What you are asked to do:
Give again the line that contains "black bowl [414,78,461,121] -> none", plus every line after it to the end of the records, unchanged.

Start of Data for the task

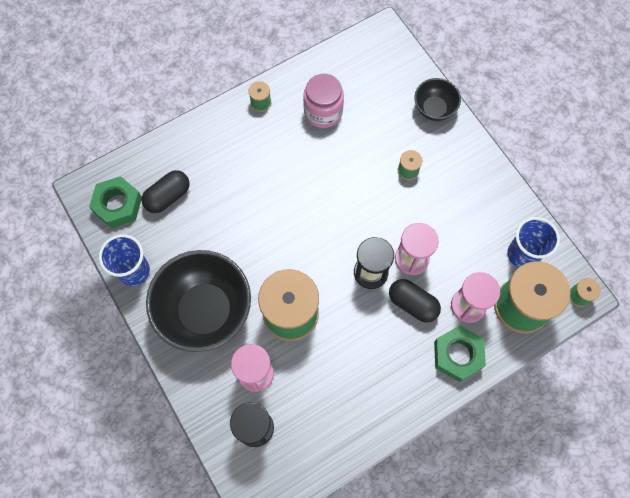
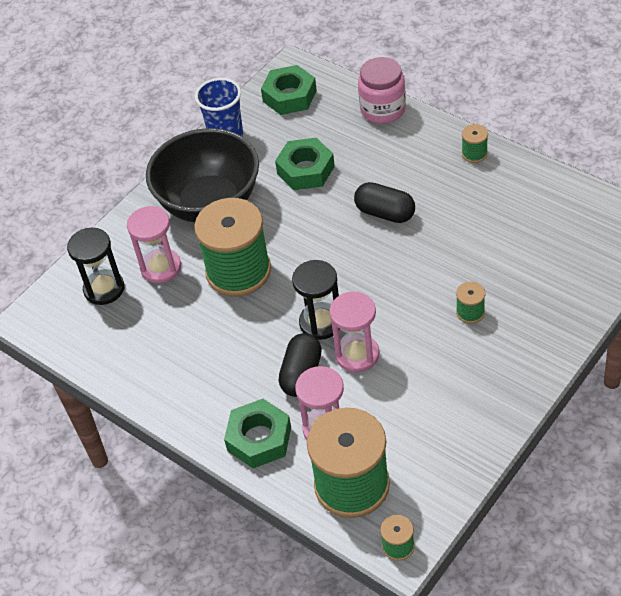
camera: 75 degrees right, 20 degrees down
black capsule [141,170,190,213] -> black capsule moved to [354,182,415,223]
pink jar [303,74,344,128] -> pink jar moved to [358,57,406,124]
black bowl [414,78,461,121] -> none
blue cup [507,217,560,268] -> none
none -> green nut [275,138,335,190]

End of Data for the task

Response area:
black bowl [414,78,461,121] -> none
blue cup [507,217,560,268] -> none
none -> green nut [275,138,335,190]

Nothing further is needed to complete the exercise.